── SUPPLIED RECORDS ──

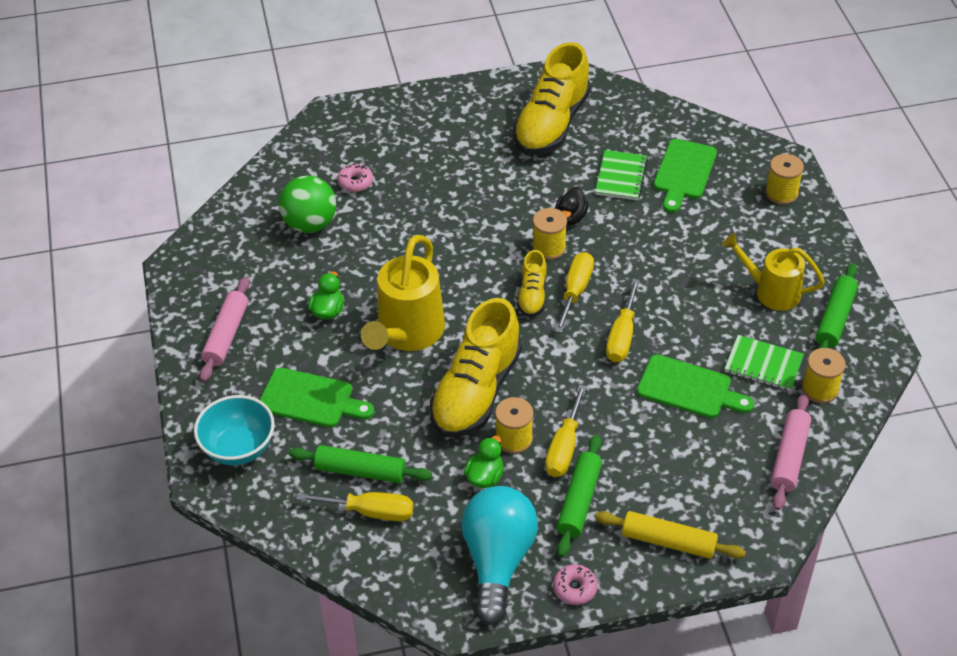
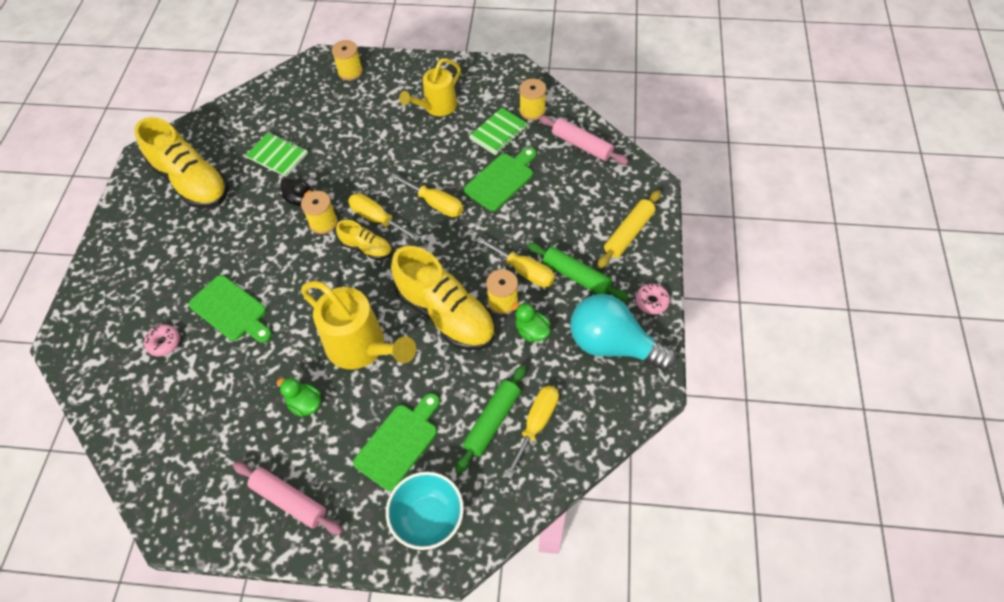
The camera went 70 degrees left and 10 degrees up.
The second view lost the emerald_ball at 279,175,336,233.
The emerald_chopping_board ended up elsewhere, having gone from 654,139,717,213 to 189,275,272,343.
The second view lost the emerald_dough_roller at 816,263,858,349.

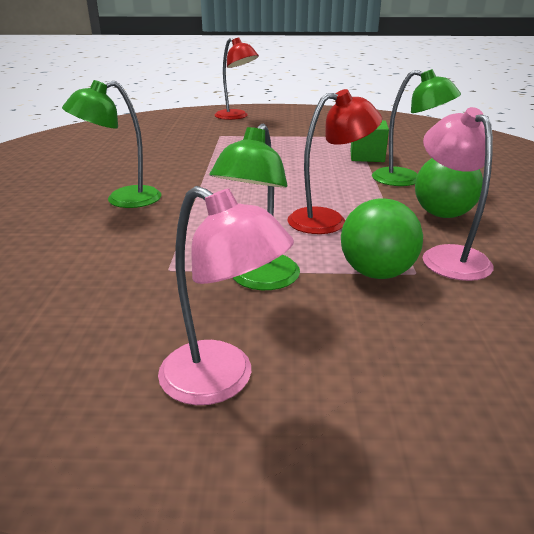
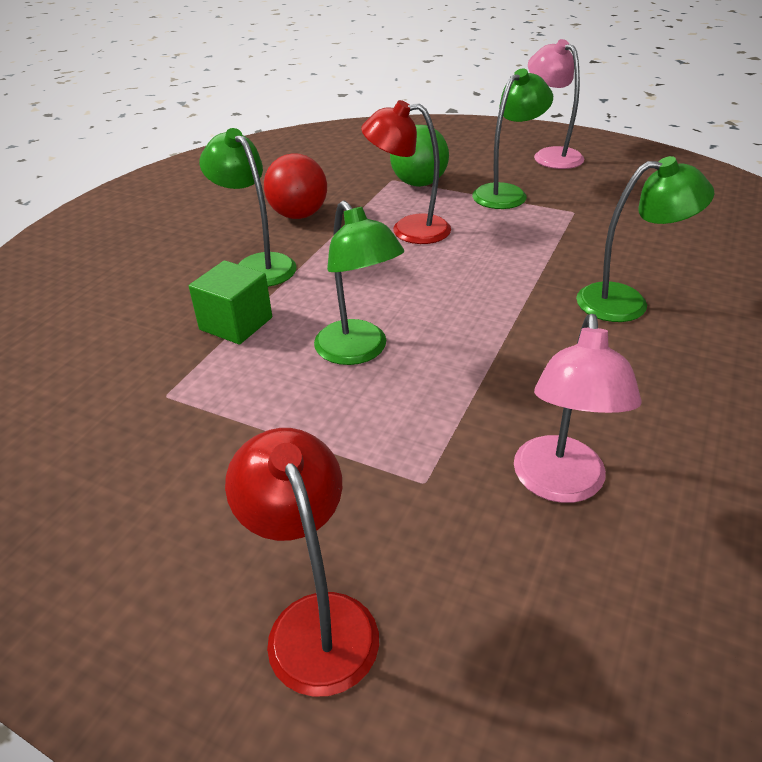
The camera went 155 degrees left and 10 degrees up.
What was the emerald_ball at 415,158,483,218 turned into the red_ball at 264,153,327,219.
The rosy_desk_lamp ended up elsewhere, having gone from 423,107,493,281 to 514,314,642,503.
The second view gained the emerald_desk_lamp at 314,201,404,365.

───

ACTIVITY:
Your answer must be the lines from the one containing "The emerald_chopping_board ended" through the last line of the records, printed exactly with no pictures; please include both ends.

TASK SOLUTION:
The emerald_chopping_board ended up elsewhere, having gone from 654,139,717,213 to 189,275,272,343.
The second view lost the emerald_dough_roller at 816,263,858,349.

The camera went 155 degrees left and 10 degrees up.
What was the emerald_ball at 415,158,483,218 turned into the red_ball at 264,153,327,219.
The rosy_desk_lamp ended up elsewhere, having gone from 423,107,493,281 to 514,314,642,503.
The second view gained the emerald_desk_lamp at 314,201,404,365.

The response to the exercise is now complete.